== Task brief ==
Filter the entries and keep only the lines where the string "none" appears.

#### Extracted information ####

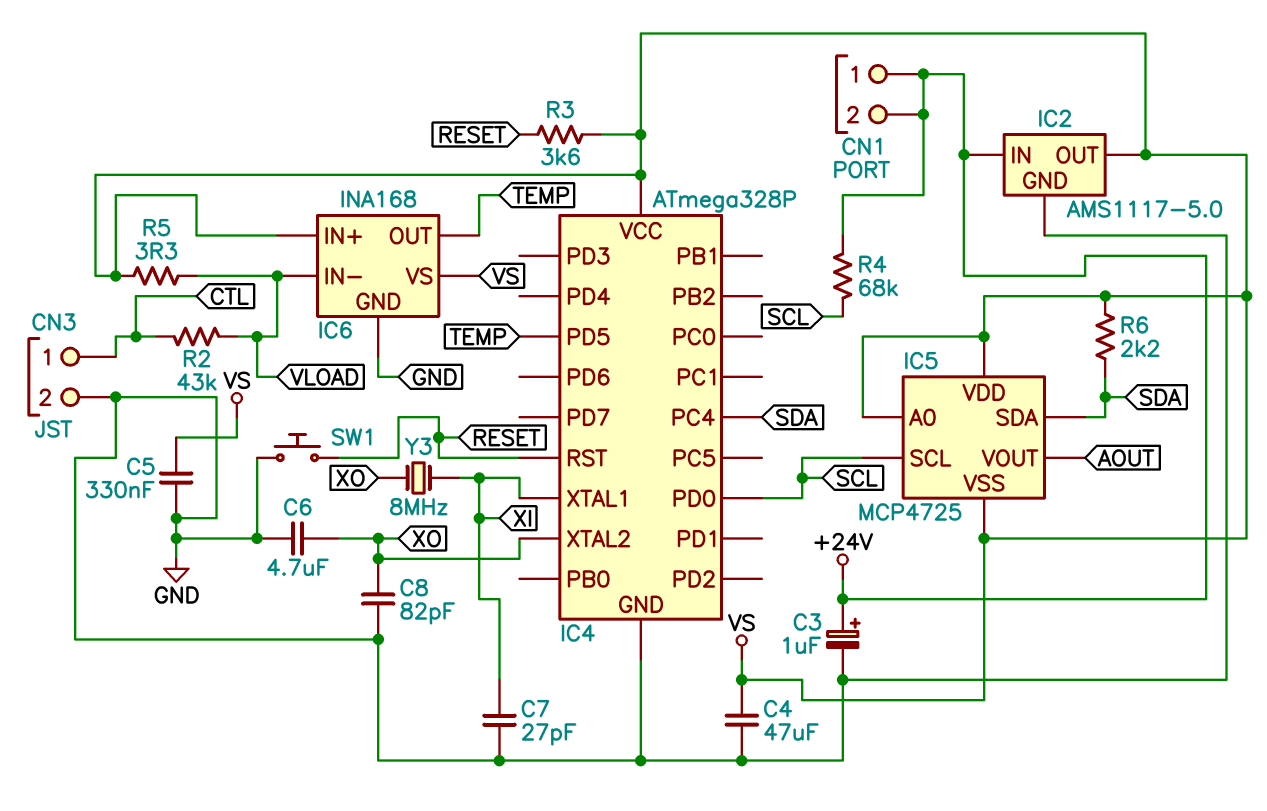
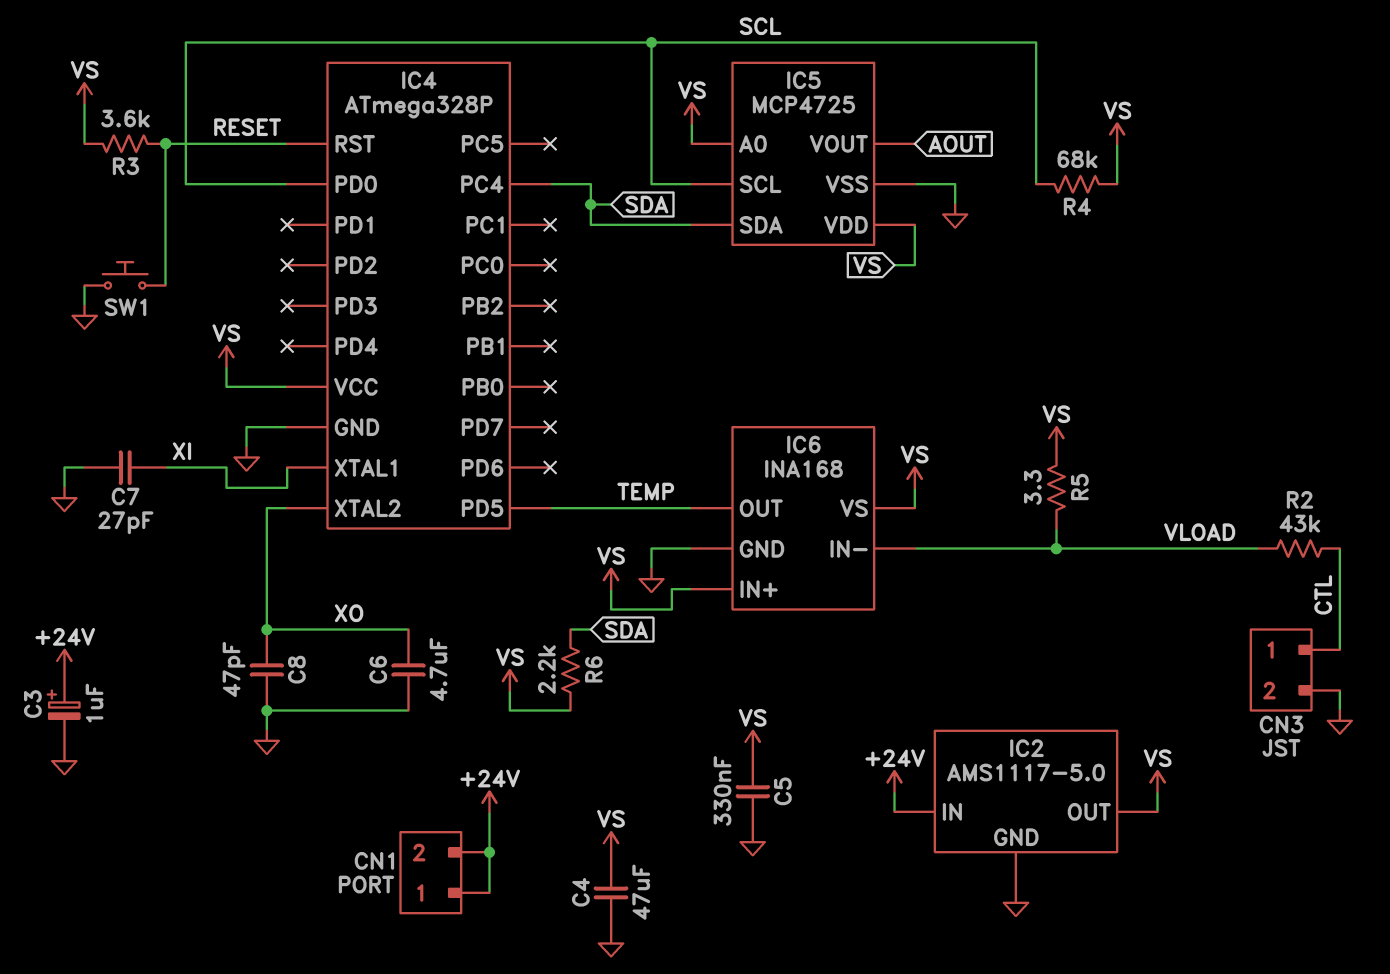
C8: 82pF (GND, XO) -> 47pF (GND, XO)
IC5 pin VSS: VS -> GND
R4: 68k (+24V, SCL) -> 68k (SCL, VS)
Y3: 8MHz (XI, XO) -> none

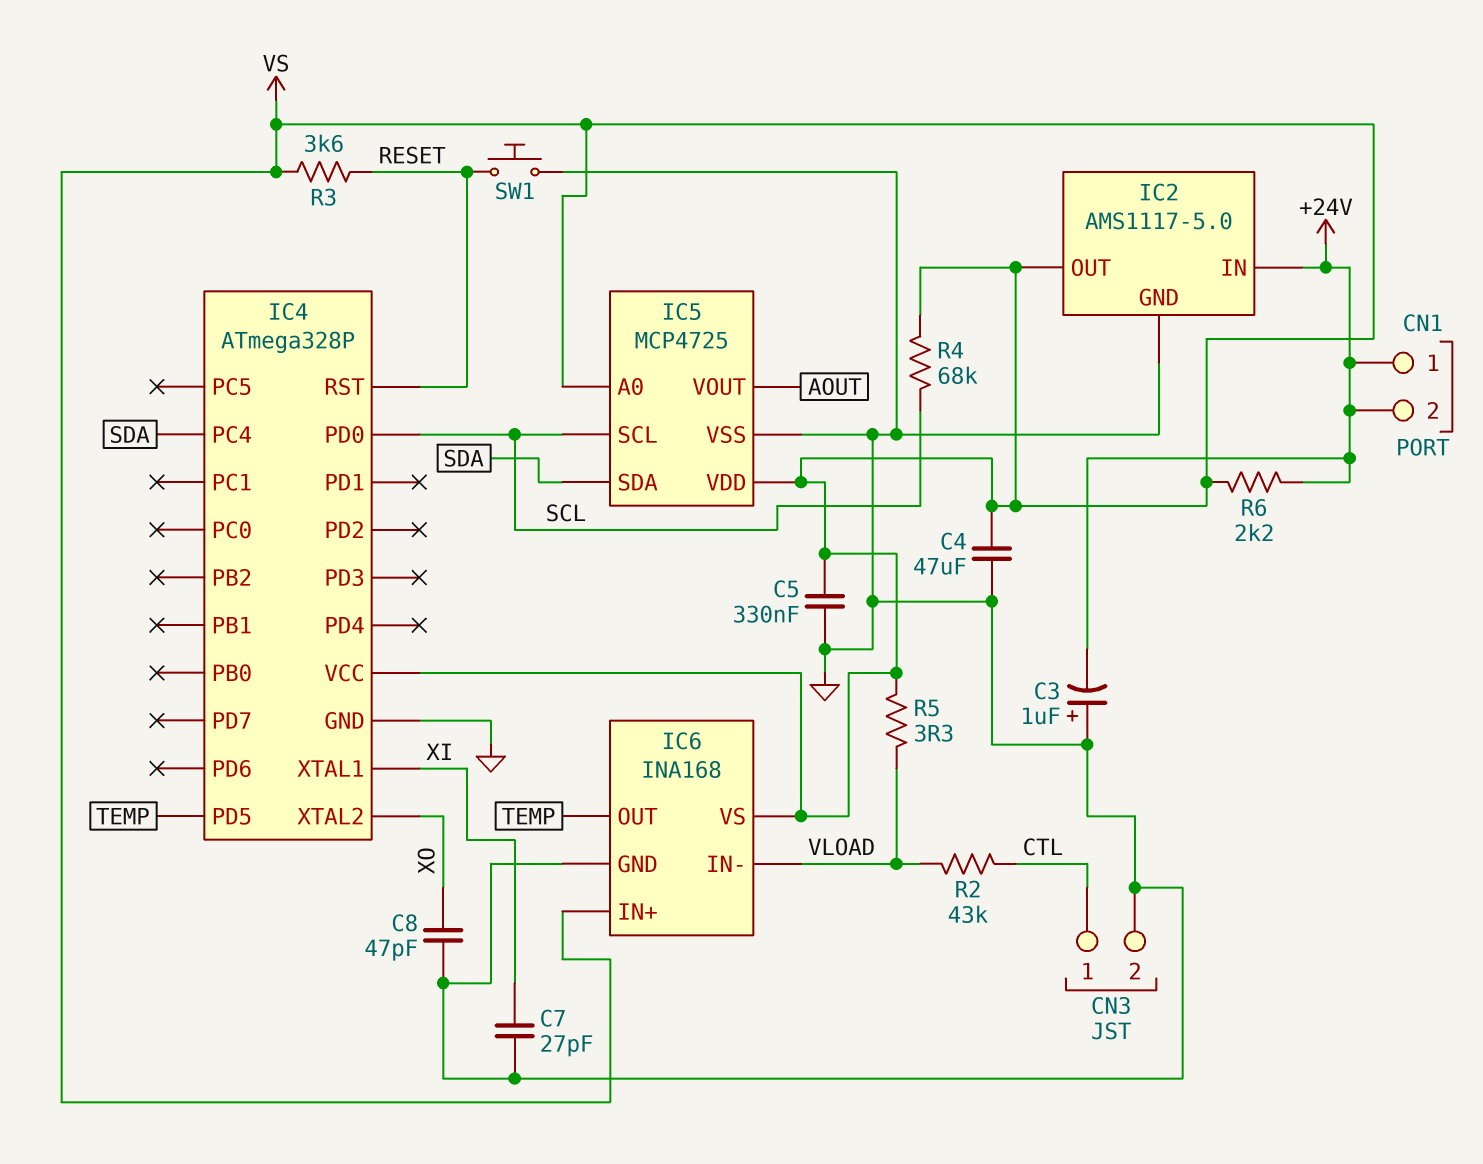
C3: 1uF (plus +24V, minus GND) -> 1uF (plus GND, minus +24V)
C6: 4.7uF (GND, XO) -> none
R6: 2.2k (SDA, VS) -> 2.2k (+24V, VS)

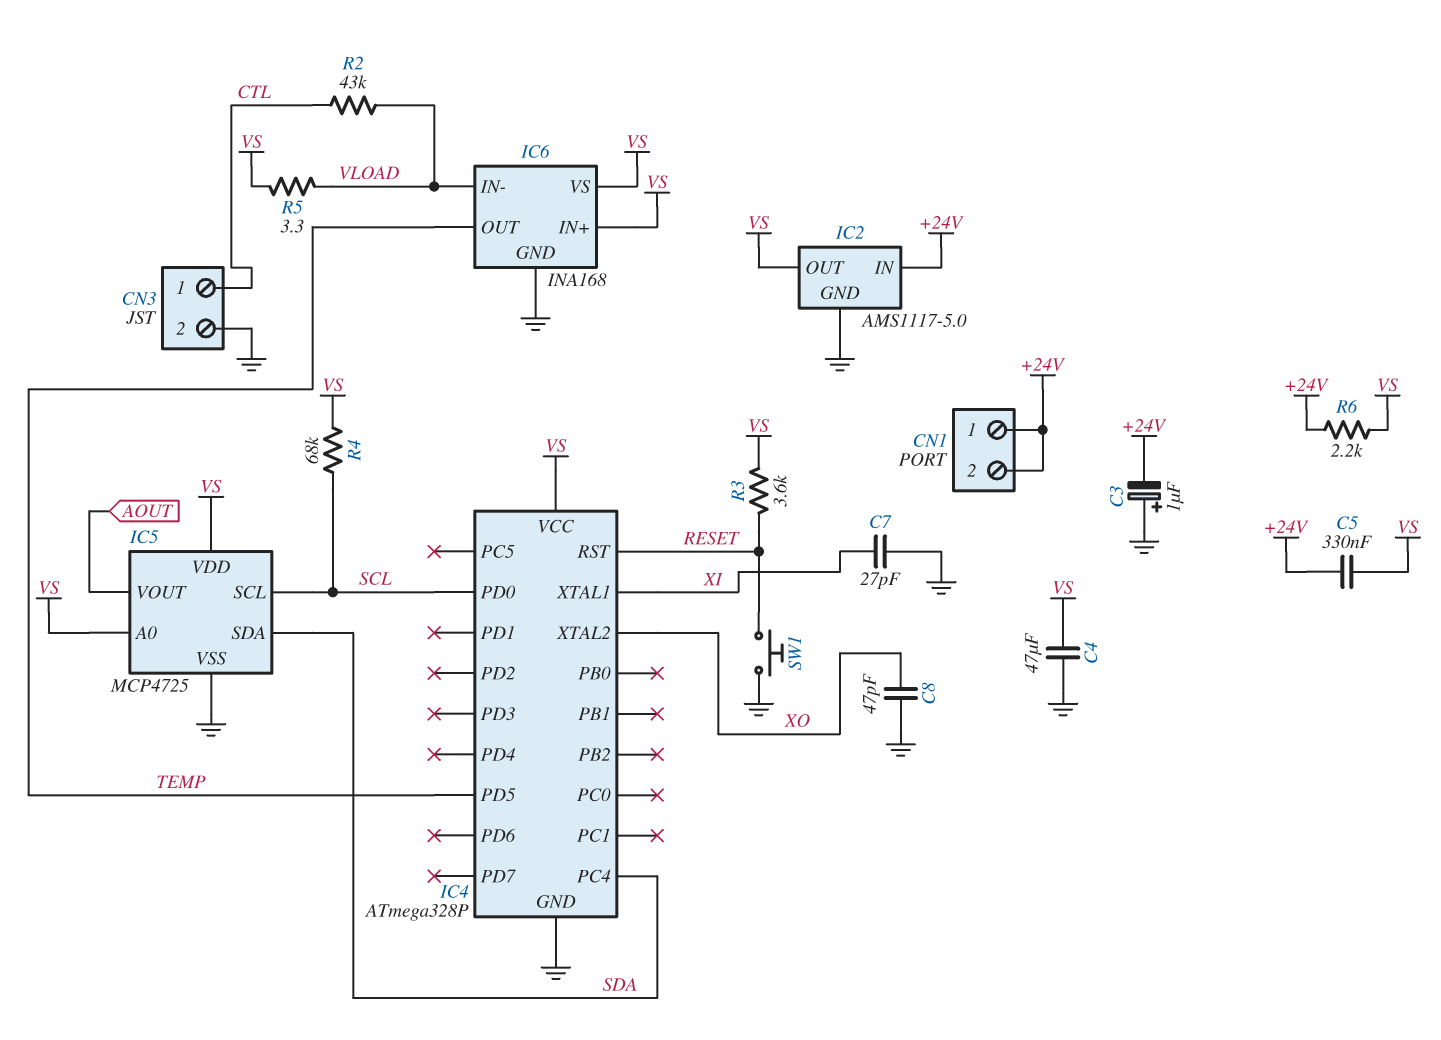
C5: 330nF (GND, VS) -> 330nF (+24V, VS)

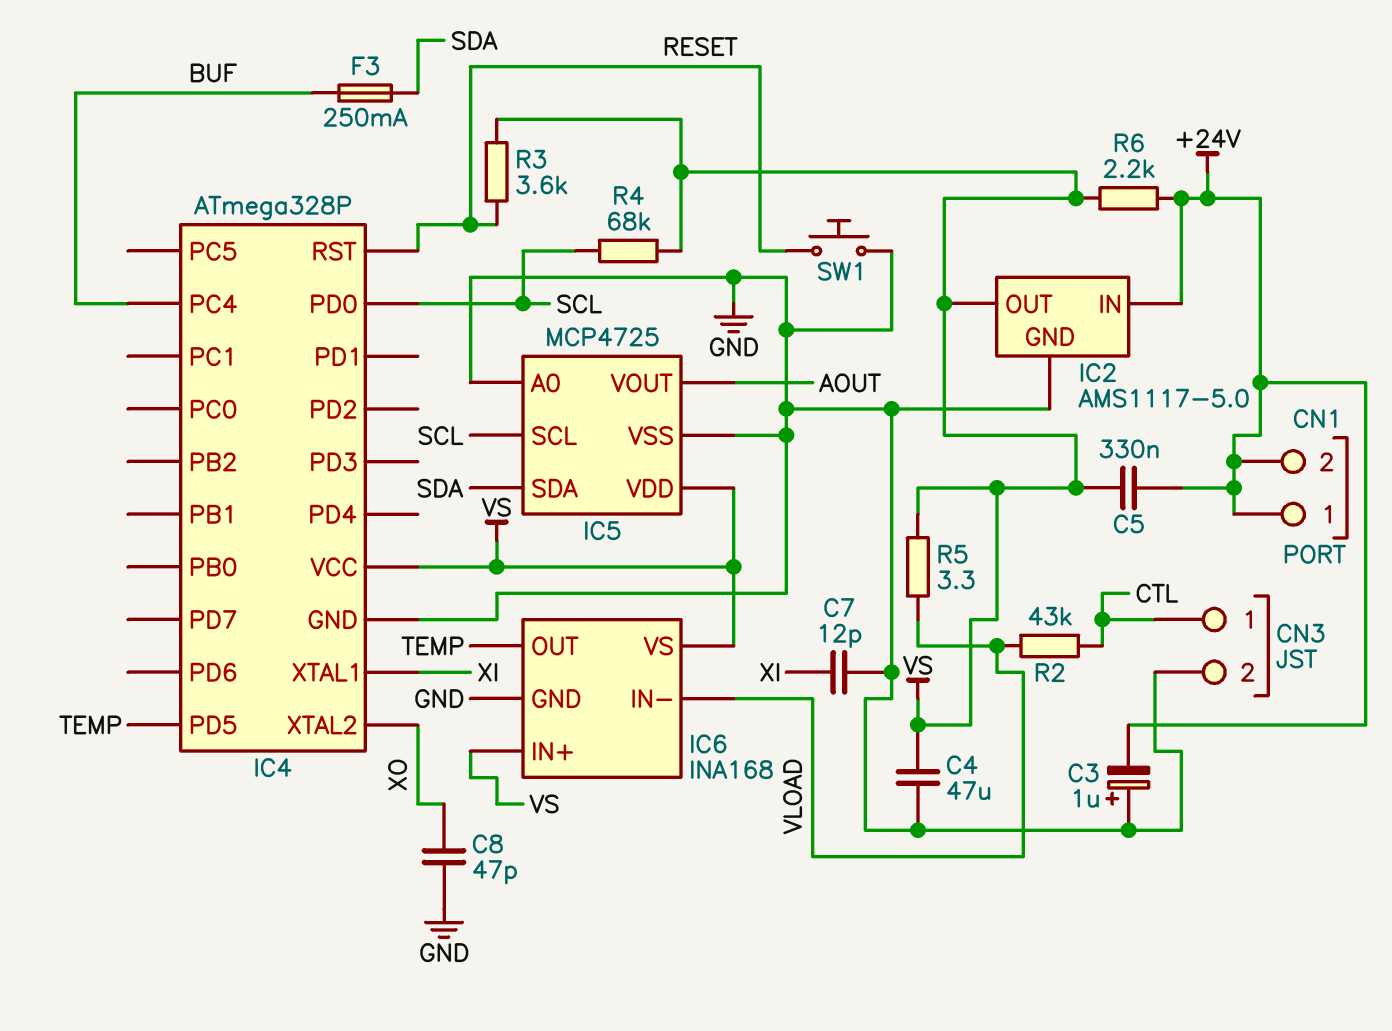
C7: 27pF (GND, XI) -> 12pF (GND, XI)
F3: none -> 250mA (BUF, SDA)
IC4 pin PC4: SDA -> BUF
IC5 pin A0: VS -> GND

####

== The completed task ==
Y3: 8MHz (XI, XO) -> none
C6: 4.7uF (GND, XO) -> none
F3: none -> 250mA (BUF, SDA)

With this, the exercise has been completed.